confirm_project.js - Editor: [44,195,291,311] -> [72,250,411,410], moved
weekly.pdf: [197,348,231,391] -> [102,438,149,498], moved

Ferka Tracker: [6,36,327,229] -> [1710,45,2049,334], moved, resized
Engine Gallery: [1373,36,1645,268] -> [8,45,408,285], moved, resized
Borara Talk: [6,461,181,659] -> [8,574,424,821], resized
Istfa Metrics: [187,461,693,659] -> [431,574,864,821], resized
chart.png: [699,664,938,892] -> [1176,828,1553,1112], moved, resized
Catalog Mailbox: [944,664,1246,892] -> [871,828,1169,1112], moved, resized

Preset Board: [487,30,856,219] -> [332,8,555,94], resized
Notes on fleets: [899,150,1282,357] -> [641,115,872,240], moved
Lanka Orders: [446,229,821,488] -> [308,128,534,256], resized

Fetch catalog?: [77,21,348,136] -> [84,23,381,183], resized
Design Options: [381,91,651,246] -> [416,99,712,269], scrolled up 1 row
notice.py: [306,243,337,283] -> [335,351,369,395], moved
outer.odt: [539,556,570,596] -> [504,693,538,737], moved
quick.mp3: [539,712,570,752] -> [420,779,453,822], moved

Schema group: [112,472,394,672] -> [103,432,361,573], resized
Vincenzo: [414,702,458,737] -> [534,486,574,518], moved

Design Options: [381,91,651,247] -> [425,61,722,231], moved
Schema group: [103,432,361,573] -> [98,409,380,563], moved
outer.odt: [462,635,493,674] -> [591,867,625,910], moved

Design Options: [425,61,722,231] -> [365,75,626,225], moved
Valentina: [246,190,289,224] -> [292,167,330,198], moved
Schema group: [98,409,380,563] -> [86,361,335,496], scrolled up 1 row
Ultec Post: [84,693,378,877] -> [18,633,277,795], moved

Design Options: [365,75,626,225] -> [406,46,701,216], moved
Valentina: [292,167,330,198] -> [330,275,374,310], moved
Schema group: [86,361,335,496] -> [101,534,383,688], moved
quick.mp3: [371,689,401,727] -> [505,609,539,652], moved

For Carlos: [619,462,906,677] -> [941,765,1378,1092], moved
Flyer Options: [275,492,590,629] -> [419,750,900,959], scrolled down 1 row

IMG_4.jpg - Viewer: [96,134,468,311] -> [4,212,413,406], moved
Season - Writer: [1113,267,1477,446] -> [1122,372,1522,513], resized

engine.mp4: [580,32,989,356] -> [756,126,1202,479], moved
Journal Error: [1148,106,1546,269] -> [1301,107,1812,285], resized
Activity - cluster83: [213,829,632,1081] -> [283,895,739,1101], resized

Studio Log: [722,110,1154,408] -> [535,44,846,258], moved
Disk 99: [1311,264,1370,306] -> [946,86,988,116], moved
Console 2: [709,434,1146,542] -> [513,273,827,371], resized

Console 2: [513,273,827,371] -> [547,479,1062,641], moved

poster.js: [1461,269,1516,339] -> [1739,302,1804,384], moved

━━━━━━

** What is expected **
What's wanted is a faithful copy of each entry above.

** Response to this task **
confirm_project.js - Editor: [44,195,291,311] -> [72,250,411,410], moved
weekly.pdf: [197,348,231,391] -> [102,438,149,498], moved

Ferka Tracker: [6,36,327,229] -> [1710,45,2049,334], moved, resized
Engine Gallery: [1373,36,1645,268] -> [8,45,408,285], moved, resized
Borara Talk: [6,461,181,659] -> [8,574,424,821], resized
Istfa Metrics: [187,461,693,659] -> [431,574,864,821], resized
chart.png: [699,664,938,892] -> [1176,828,1553,1112], moved, resized
Catalog Mailbox: [944,664,1246,892] -> [871,828,1169,1112], moved, resized

Preset Board: [487,30,856,219] -> [332,8,555,94], resized
Notes on fleets: [899,150,1282,357] -> [641,115,872,240], moved
Lanka Orders: [446,229,821,488] -> [308,128,534,256], resized

Fetch catalog?: [77,21,348,136] -> [84,23,381,183], resized
Design Options: [381,91,651,246] -> [416,99,712,269], scrolled up 1 row
notice.py: [306,243,337,283] -> [335,351,369,395], moved
outer.odt: [539,556,570,596] -> [504,693,538,737], moved
quick.mp3: [539,712,570,752] -> [420,779,453,822], moved

Schema group: [112,472,394,672] -> [103,432,361,573], resized
Vincenzo: [414,702,458,737] -> [534,486,574,518], moved

Design Options: [381,91,651,247] -> [425,61,722,231], moved
Schema group: [103,432,361,573] -> [98,409,380,563], moved
outer.odt: [462,635,493,674] -> [591,867,625,910], moved

Design Options: [425,61,722,231] -> [365,75,626,225], moved
Valentina: [246,190,289,224] -> [292,167,330,198], moved
Schema group: [98,409,380,563] -> [86,361,335,496], scrolled up 1 row
Ultec Post: [84,693,378,877] -> [18,633,277,795], moved

Design Options: [365,75,626,225] -> [406,46,701,216], moved
Valentina: [292,167,330,198] -> [330,275,374,310], moved
Schema group: [86,361,335,496] -> [101,534,383,688], moved
quick.mp3: [371,689,401,727] -> [505,609,539,652], moved

For Carlos: [619,462,906,677] -> [941,765,1378,1092], moved
Flyer Options: [275,492,590,629] -> [419,750,900,959], scrolled down 1 row

IMG_4.jpg - Viewer: [96,134,468,311] -> [4,212,413,406], moved
Season - Writer: [1113,267,1477,446] -> [1122,372,1522,513], resized

engine.mp4: [580,32,989,356] -> [756,126,1202,479], moved
Journal Error: [1148,106,1546,269] -> [1301,107,1812,285], resized
Activity - cluster83: [213,829,632,1081] -> [283,895,739,1101], resized

Studio Log: [722,110,1154,408] -> [535,44,846,258], moved
Disk 99: [1311,264,1370,306] -> [946,86,988,116], moved
Console 2: [709,434,1146,542] -> [513,273,827,371], resized

Console 2: [513,273,827,371] -> [547,479,1062,641], moved

poster.js: [1461,269,1516,339] -> [1739,302,1804,384], moved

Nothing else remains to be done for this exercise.